## The task:
What do the lines say, reproduced word for word, from the first of the entries below through the line bearing "Menu: [222,7,256,41] ->"?

## Two-dimensional motion records:
-------

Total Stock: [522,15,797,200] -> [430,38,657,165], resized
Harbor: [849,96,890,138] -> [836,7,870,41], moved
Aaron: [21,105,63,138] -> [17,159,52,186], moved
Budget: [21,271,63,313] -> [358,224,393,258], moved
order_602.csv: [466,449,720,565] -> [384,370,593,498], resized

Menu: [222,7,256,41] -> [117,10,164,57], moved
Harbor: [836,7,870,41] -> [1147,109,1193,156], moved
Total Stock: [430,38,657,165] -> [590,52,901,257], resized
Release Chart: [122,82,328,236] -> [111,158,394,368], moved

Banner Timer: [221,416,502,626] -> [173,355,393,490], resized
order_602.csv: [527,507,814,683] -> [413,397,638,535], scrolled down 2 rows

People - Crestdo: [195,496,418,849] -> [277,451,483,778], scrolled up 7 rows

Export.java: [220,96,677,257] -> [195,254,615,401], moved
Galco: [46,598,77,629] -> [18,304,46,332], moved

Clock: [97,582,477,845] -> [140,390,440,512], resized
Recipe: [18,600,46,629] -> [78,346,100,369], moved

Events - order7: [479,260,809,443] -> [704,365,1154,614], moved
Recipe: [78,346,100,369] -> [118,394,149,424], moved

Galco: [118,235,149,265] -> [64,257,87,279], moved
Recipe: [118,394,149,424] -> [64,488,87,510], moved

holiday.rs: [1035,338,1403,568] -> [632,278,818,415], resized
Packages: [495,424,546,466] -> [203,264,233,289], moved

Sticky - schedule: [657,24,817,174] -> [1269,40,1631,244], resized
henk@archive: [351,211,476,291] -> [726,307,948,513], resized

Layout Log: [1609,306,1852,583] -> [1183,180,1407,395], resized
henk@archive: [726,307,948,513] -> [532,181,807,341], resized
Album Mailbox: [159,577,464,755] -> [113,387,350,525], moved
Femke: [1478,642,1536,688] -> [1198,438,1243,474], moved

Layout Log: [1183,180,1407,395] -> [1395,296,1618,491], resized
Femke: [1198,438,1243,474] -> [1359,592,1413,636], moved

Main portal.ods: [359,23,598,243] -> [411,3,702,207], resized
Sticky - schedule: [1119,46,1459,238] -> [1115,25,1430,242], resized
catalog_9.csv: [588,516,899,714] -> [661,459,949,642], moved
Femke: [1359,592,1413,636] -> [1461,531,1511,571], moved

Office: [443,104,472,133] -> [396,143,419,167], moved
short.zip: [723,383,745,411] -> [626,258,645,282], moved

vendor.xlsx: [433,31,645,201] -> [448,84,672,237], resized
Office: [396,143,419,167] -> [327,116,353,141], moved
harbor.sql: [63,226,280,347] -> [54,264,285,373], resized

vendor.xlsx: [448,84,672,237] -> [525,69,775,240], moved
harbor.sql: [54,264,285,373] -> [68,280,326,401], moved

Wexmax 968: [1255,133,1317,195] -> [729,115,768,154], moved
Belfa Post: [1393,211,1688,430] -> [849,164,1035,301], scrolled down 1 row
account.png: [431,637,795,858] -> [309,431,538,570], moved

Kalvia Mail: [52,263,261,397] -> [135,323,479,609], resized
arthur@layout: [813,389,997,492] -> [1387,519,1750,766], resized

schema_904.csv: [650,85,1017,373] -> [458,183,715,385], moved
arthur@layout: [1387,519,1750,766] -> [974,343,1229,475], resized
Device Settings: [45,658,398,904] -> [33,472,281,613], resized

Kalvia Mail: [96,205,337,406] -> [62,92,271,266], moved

-------

## Response:
Total Stock: [522,15,797,200] -> [430,38,657,165], resized
Harbor: [849,96,890,138] -> [836,7,870,41], moved
Aaron: [21,105,63,138] -> [17,159,52,186], moved
Budget: [21,271,63,313] -> [358,224,393,258], moved
order_602.csv: [466,449,720,565] -> [384,370,593,498], resized

Menu: [222,7,256,41] -> [117,10,164,57], moved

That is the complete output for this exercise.